__Problem to solve__
Once you find the line containing "C1: 10nF (COM, VDD) -> 10nF (COM, N_4)" in the data below, copy it and each following line exactly, up to and including the line containing "LP103: lamp (+5V, N023) -> lamp (N008, N023)", and nothing else.

── Dataset entries

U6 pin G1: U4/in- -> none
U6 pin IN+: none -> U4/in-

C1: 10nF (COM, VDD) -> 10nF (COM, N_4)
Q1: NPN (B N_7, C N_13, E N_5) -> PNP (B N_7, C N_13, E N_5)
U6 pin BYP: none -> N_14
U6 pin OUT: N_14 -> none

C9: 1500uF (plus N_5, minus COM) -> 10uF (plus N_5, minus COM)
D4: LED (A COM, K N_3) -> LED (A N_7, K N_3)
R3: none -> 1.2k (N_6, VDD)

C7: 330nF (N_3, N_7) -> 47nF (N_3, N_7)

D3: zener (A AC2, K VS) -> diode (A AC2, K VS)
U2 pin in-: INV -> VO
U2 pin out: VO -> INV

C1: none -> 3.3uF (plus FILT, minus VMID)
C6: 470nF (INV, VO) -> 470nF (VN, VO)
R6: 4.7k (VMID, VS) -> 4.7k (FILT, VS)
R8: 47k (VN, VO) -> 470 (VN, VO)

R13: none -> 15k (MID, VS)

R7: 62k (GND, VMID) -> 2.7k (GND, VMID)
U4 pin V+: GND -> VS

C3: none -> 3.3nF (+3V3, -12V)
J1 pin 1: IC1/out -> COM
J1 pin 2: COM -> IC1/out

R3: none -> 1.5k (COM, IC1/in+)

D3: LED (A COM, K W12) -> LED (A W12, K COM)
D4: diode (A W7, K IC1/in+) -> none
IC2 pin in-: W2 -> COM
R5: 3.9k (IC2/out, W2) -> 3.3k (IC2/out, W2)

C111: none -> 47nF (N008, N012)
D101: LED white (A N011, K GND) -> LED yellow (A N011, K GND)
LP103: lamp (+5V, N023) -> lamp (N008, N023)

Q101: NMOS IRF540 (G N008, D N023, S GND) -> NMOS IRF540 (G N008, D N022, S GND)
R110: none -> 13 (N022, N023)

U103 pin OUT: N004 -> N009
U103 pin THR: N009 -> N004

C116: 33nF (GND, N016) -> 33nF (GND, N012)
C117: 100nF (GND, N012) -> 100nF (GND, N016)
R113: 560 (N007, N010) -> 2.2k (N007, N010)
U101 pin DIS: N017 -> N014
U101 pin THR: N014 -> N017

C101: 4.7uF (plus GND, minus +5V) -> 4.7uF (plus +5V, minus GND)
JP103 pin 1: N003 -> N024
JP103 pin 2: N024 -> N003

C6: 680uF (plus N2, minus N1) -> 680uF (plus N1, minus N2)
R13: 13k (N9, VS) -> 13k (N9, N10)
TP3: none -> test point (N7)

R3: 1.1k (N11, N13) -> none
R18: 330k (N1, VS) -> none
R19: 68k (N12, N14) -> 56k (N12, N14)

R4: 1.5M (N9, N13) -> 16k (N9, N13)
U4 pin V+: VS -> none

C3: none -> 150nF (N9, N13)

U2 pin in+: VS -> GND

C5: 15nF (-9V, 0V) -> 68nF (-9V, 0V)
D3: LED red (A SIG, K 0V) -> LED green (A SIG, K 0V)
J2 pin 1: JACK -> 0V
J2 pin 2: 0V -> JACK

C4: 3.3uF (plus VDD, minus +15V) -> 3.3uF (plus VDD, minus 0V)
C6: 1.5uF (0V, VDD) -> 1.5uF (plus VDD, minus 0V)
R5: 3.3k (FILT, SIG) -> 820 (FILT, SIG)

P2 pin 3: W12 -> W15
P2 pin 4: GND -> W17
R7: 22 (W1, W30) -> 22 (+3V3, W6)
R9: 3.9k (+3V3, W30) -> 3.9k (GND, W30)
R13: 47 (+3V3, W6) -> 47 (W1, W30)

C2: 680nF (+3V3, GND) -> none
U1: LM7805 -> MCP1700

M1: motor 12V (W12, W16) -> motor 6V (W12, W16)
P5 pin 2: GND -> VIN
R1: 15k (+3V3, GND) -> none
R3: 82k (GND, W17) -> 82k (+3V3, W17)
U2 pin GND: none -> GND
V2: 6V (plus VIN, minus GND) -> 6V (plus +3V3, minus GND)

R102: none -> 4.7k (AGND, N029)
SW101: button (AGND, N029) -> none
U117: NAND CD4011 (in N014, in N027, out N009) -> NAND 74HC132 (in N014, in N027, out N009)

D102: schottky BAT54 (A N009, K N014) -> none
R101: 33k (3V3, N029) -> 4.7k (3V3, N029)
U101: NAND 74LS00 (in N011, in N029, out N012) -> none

────

__Task solution__
C1: 10nF (COM, VDD) -> 10nF (COM, N_4)
Q1: NPN (B N_7, C N_13, E N_5) -> PNP (B N_7, C N_13, E N_5)
U6 pin BYP: none -> N_14
U6 pin OUT: N_14 -> none

C9: 1500uF (plus N_5, minus COM) -> 10uF (plus N_5, minus COM)
D4: LED (A COM, K N_3) -> LED (A N_7, K N_3)
R3: none -> 1.2k (N_6, VDD)

C7: 330nF (N_3, N_7) -> 47nF (N_3, N_7)

D3: zener (A AC2, K VS) -> diode (A AC2, K VS)
U2 pin in-: INV -> VO
U2 pin out: VO -> INV

C1: none -> 3.3uF (plus FILT, minus VMID)
C6: 470nF (INV, VO) -> 470nF (VN, VO)
R6: 4.7k (VMID, VS) -> 4.7k (FILT, VS)
R8: 47k (VN, VO) -> 470 (VN, VO)

R13: none -> 15k (MID, VS)

R7: 62k (GND, VMID) -> 2.7k (GND, VMID)
U4 pin V+: GND -> VS

C3: none -> 3.3nF (+3V3, -12V)
J1 pin 1: IC1/out -> COM
J1 pin 2: COM -> IC1/out

R3: none -> 1.5k (COM, IC1/in+)

D3: LED (A COM, K W12) -> LED (A W12, K COM)
D4: diode (A W7, K IC1/in+) -> none
IC2 pin in-: W2 -> COM
R5: 3.9k (IC2/out, W2) -> 3.3k (IC2/out, W2)

C111: none -> 47nF (N008, N012)
D101: LED white (A N011, K GND) -> LED yellow (A N011, K GND)
LP103: lamp (+5V, N023) -> lamp (N008, N023)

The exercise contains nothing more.